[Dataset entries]
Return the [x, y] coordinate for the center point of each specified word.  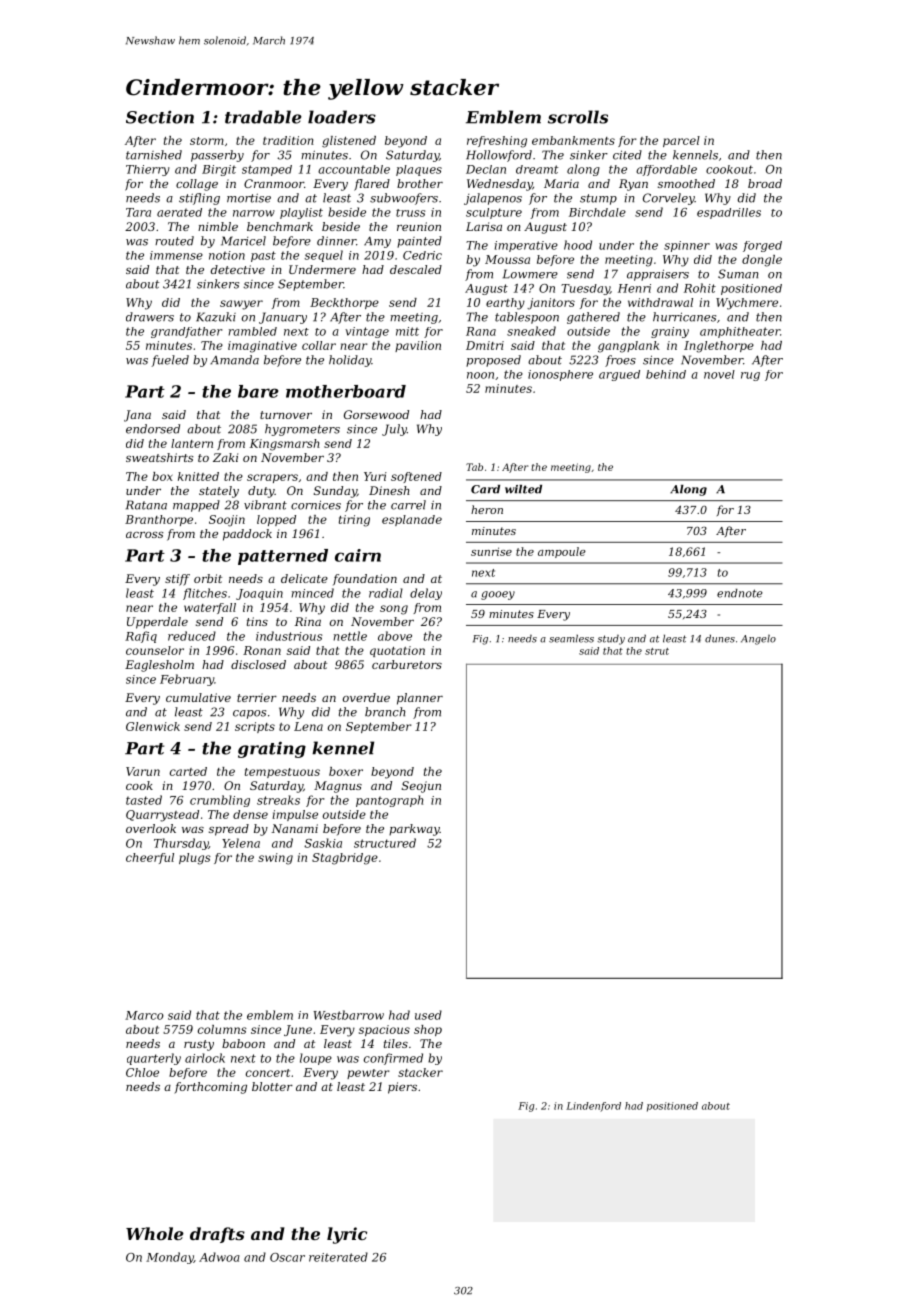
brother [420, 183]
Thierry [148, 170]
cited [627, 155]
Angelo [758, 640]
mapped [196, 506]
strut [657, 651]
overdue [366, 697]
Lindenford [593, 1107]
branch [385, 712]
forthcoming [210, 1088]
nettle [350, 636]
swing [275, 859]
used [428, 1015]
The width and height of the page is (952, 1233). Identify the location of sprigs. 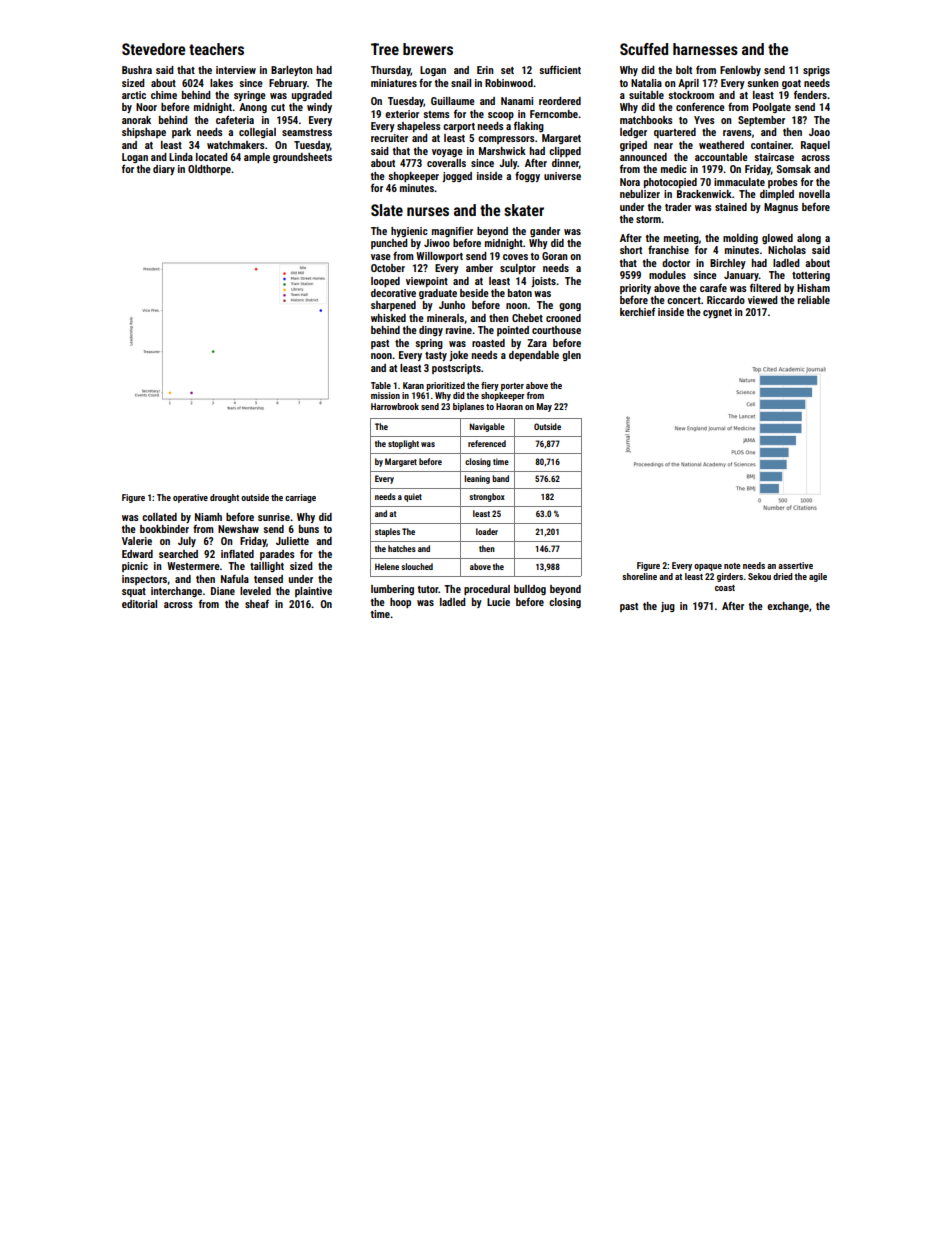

## Aim of the exercise:
Reproduce every item above with "center point" replaced by "midpoint" and all other text left unchanged. Leave the pictures out of your answer.

## The solution:
Return the [x, y] coordinate for the midpoint of each specified word.  
brother [420, 183]
Thierry [148, 170]
cited [627, 155]
Angelo [758, 640]
mapped [196, 506]
strut [657, 651]
overdue [366, 697]
Lindenford [593, 1107]
branch [385, 712]
forthcoming [210, 1088]
nettle [350, 636]
swing [275, 859]
used [428, 1015]
The width and height of the page is (952, 1233). Identify the location of sprigs. 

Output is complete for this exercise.